→ **TASK STATEMENT**
Please retype every one of the entries below, keeping each line identical to the original.
[begin RECORDS SHOWN]
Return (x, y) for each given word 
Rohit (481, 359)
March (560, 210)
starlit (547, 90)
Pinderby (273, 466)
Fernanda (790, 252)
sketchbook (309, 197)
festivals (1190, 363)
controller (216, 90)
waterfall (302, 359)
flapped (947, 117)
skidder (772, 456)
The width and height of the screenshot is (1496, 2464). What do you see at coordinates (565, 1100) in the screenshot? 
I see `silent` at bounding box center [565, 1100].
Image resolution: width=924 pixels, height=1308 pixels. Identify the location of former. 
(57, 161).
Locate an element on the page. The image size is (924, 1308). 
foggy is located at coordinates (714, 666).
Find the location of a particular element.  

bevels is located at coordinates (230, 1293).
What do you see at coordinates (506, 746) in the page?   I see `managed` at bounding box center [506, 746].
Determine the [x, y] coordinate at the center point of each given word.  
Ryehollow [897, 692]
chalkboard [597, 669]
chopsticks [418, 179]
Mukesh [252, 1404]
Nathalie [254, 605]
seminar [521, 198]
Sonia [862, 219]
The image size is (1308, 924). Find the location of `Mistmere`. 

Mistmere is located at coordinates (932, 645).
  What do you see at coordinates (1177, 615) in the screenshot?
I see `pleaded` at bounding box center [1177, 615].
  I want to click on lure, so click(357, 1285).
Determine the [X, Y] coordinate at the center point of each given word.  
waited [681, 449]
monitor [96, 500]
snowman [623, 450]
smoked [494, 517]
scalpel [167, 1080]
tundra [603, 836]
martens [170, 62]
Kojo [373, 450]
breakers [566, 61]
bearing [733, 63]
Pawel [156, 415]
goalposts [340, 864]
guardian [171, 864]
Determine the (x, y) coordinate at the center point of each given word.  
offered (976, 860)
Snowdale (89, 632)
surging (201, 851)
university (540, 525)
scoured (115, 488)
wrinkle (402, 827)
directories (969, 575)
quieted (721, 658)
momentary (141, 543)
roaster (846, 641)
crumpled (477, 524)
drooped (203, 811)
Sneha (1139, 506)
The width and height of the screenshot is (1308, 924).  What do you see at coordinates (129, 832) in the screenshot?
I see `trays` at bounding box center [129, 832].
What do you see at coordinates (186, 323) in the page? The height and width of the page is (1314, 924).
[end RECORDS SHOWN]
→ **ANSWER TO THE EXERCISE**
Return (x, y) for each given word 
Rohit (481, 359)
March (560, 210)
starlit (547, 90)
Pinderby (273, 466)
Fernanda (790, 252)
sketchbook (309, 197)
festivals (1190, 363)
controller (216, 90)
waterfall (302, 359)
flapped (947, 117)
skidder (772, 456)
The width and height of the screenshot is (1496, 2464). What do you see at coordinates (565, 1100) in the screenshot? 
I see `silent` at bounding box center [565, 1100].
Image resolution: width=924 pixels, height=1308 pixels. Identify the location of former. 
(57, 161).
Locate an element on the page. The image size is (924, 1308). 
foggy is located at coordinates (714, 666).
Find the location of a particular element.  

bevels is located at coordinates (230, 1293).
What do you see at coordinates (506, 746) in the page?   I see `managed` at bounding box center [506, 746].
Determine the [x, y] coordinate at the center point of each given word.  
Ryehollow [897, 692]
chalkboard [597, 669]
chopsticks [418, 179]
Mukesh [252, 1404]
Nathalie [254, 605]
seminar [521, 198]
Sonia [862, 219]
The image size is (1308, 924). Find the location of `Mistmere`. 

Mistmere is located at coordinates (932, 645).
  What do you see at coordinates (1177, 615) in the screenshot?
I see `pleaded` at bounding box center [1177, 615].
  I want to click on lure, so click(357, 1285).
Determine the [X, Y] coordinate at the center point of each given word.  
waited [681, 449]
monitor [96, 500]
snowman [623, 450]
smoked [494, 517]
scalpel [167, 1080]
tundra [603, 836]
martens [170, 62]
Kojo [373, 450]
breakers [566, 61]
bearing [733, 63]
Pawel [156, 415]
goalposts [340, 864]
guardian [171, 864]
Determine the (x, y) coordinate at the center point of each given word.  
offered (976, 860)
Snowdale (89, 632)
surging (201, 851)
university (540, 525)
scoured (115, 488)
wrinkle (402, 827)
directories (969, 575)
quieted (721, 658)
momentary (141, 543)
roaster (846, 641)
crumpled (477, 524)
drooped (203, 811)
Sneha (1139, 506)
The width and height of the screenshot is (1308, 924).  What do you see at coordinates (129, 832) in the screenshot?
I see `trays` at bounding box center [129, 832].
What do you see at coordinates (186, 323) in the page? The height and width of the page is (1314, 924).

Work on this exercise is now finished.